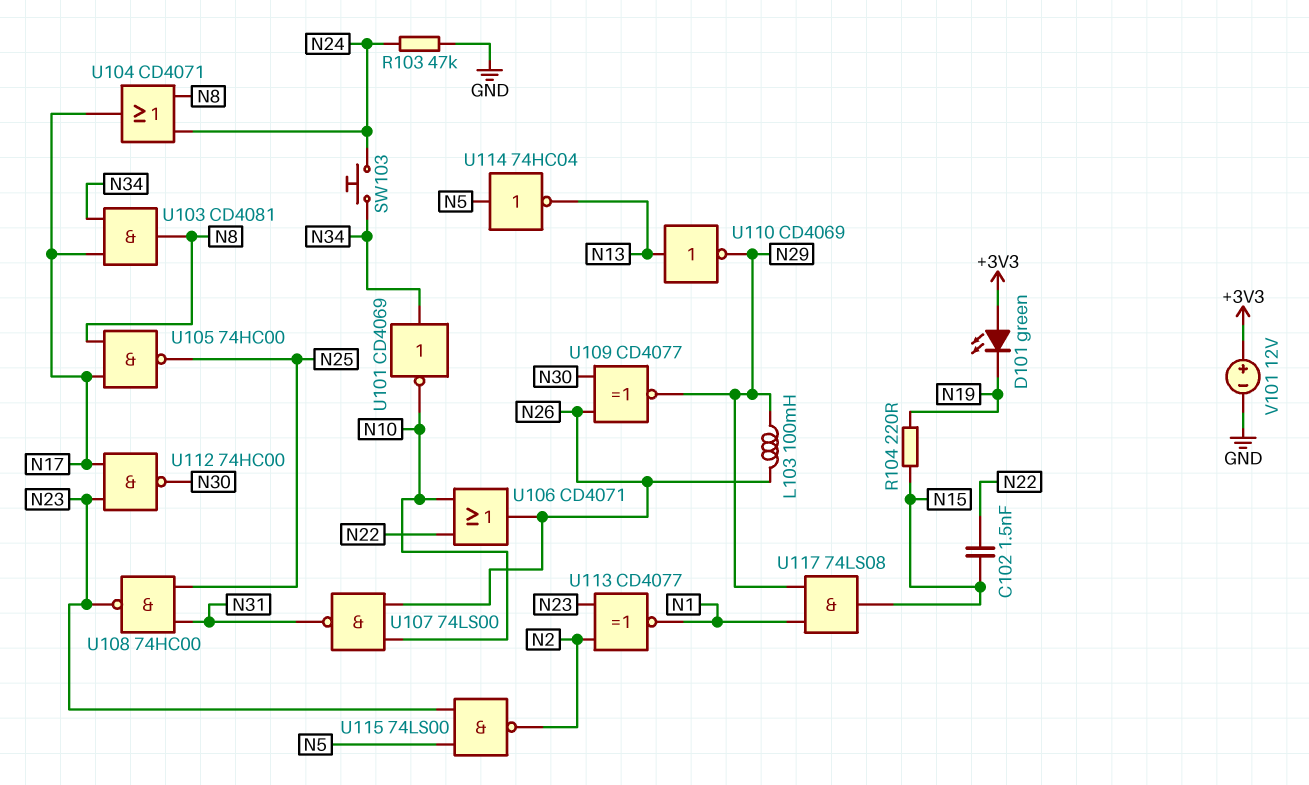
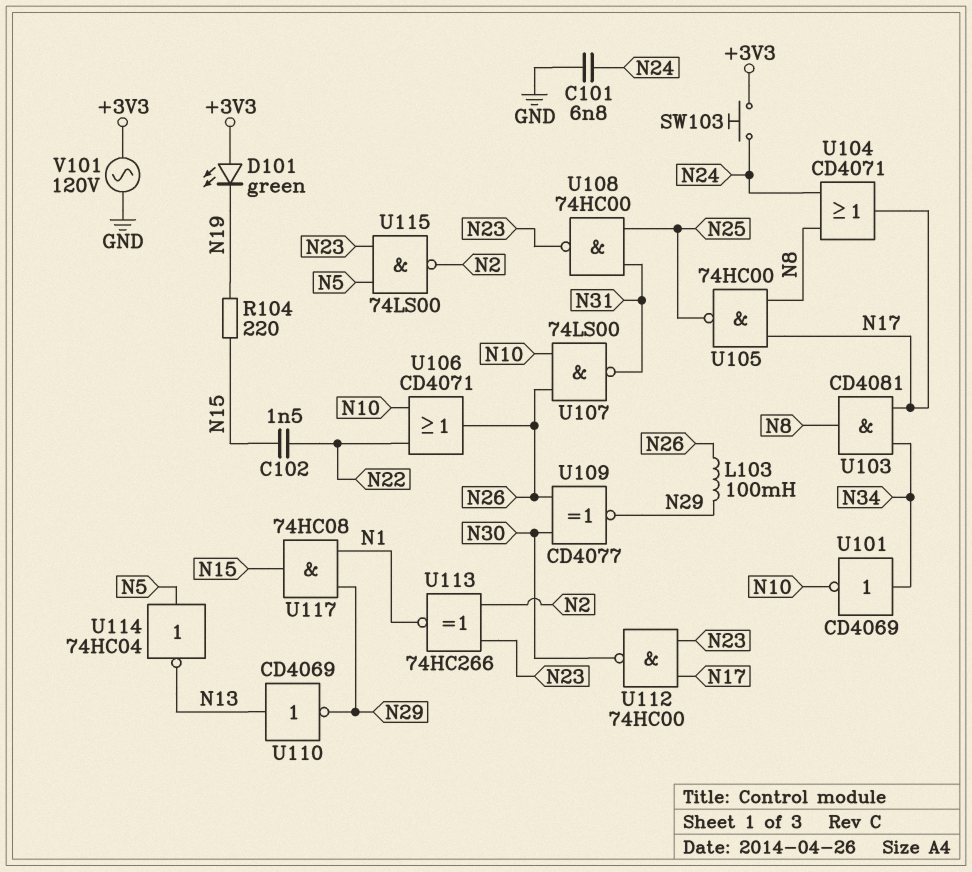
C101: none -> 6.8nF (GND, N24)
R103: 47k (GND, N24) -> none
SW103: button (N24, N34) -> button (+3V3, N24)
U113: XNOR CD4077 (in N2, in N23, out N1) -> XNOR 74HC266 (in N2, in N23, out N1)
U117: AND 74LS08 (in N1, in N29, out N15) -> AND 74HC08 (in N1, in N29, out N15)
V101: 12V (plus +3V3, minus GND) -> AC 120V (+3V3, GND)

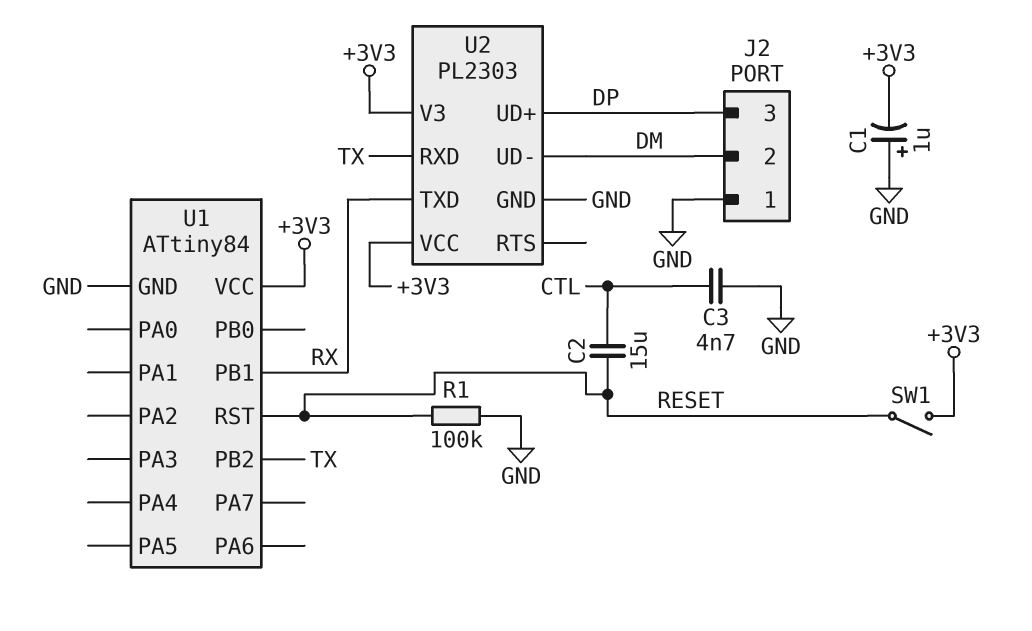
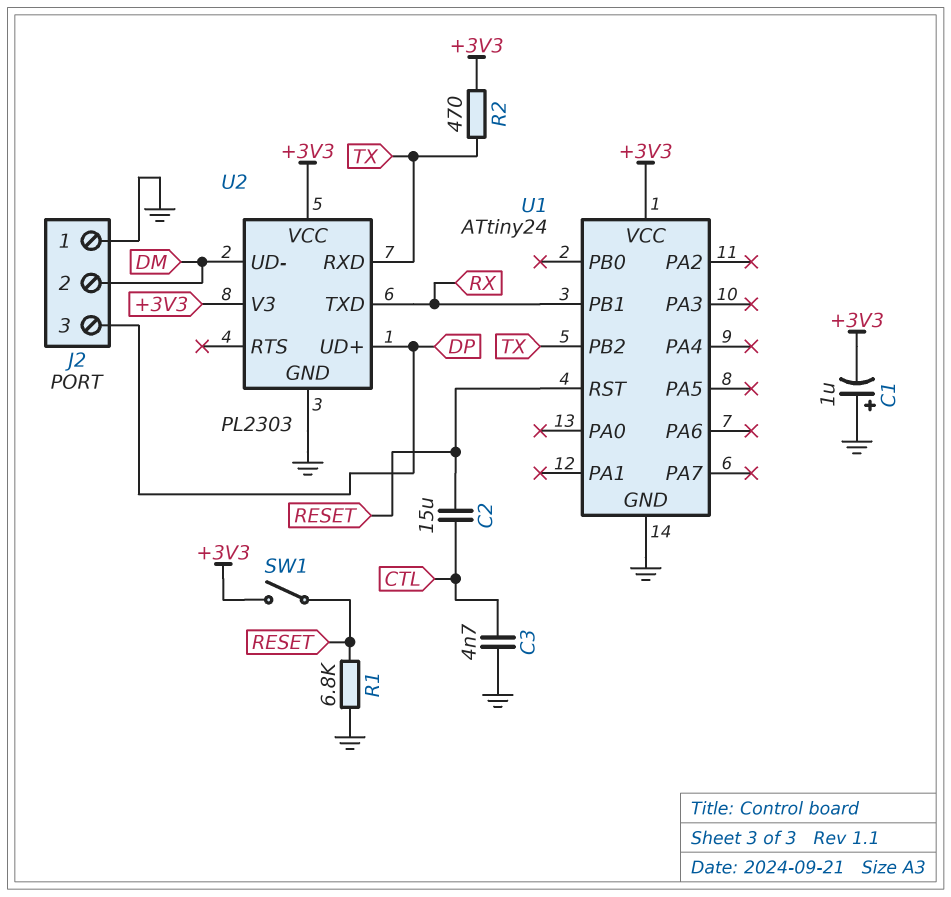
R1: 100k (GND, RESET) -> 6.8k (GND, RESET)
R2: none -> 470 (+3V3, TX)
U1: ATtiny84 -> ATtiny24

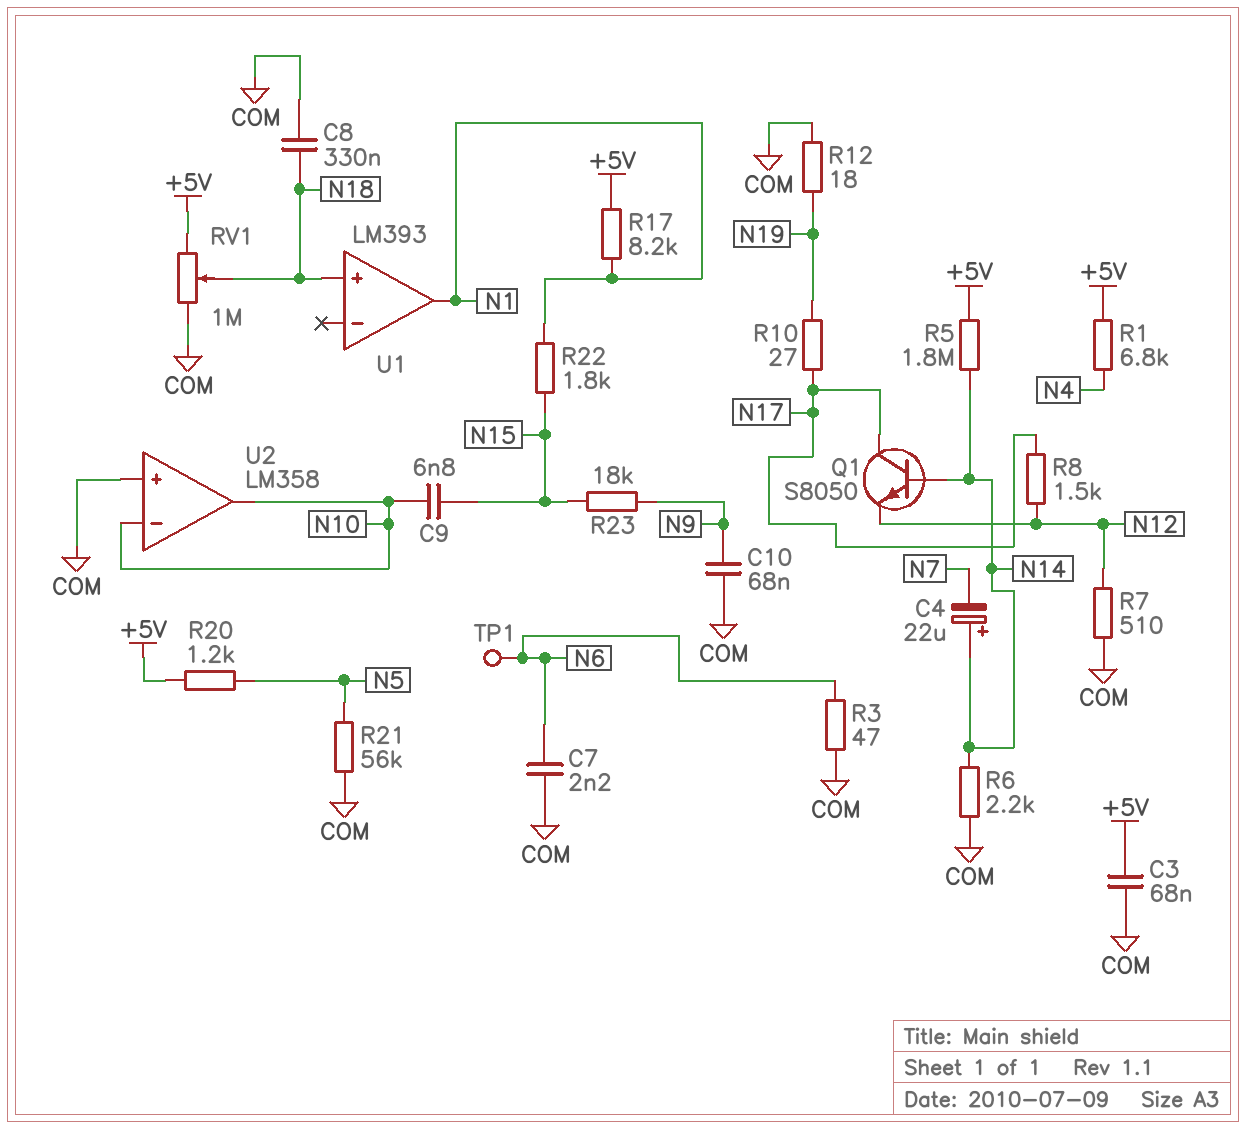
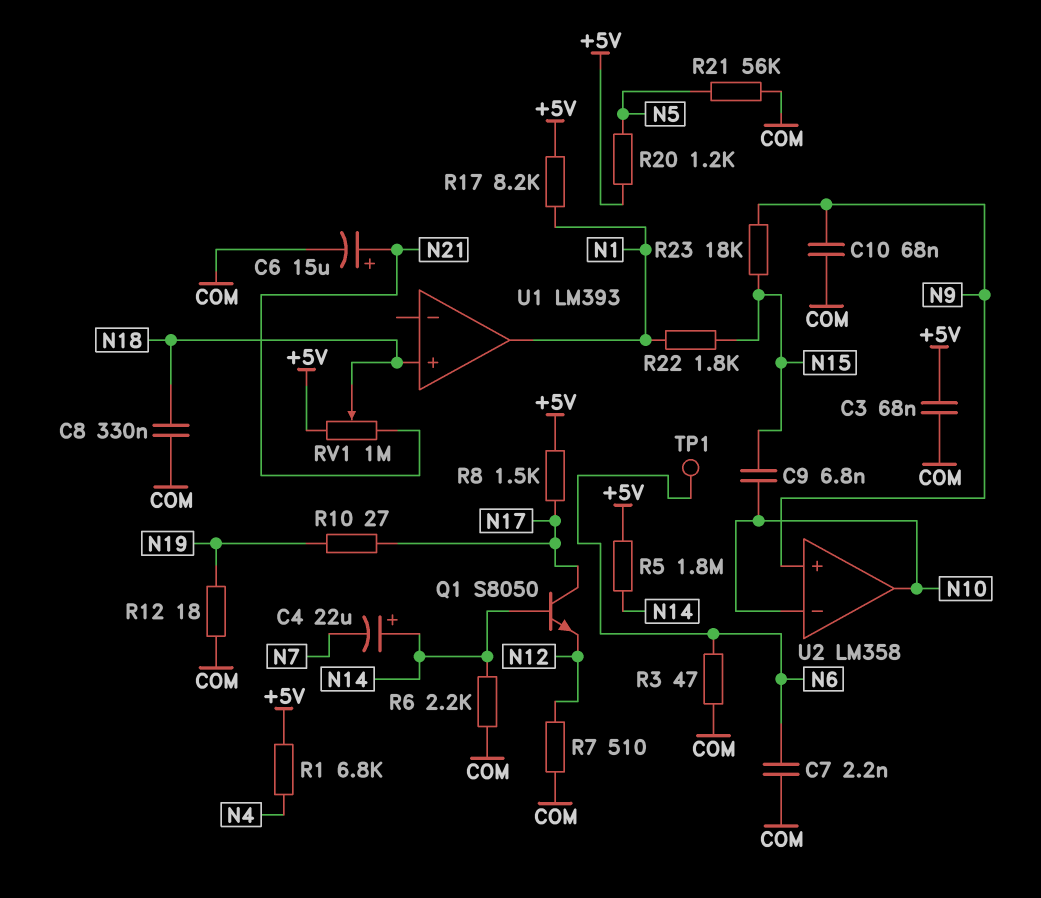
C6: none -> 15uF (plus N21, minus COM)
R8: 1.5k (N12, N17) -> 1.5k (+5V, N17)
RV1: 1M (+5V, COM, wiper N18) -> 1M (+5V, N21, wiper N18)
U2 pin in+: COM -> N9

▶ [Work order] Each line from the one that holds "RV1: 1M (+5V, COM, wiper" to the end of the records above should be transcribed exactly, both ends included.

▶ [Task response]
RV1: 1M (+5V, COM, wiper N18) -> 1M (+5V, N21, wiper N18)
U2 pin in+: COM -> N9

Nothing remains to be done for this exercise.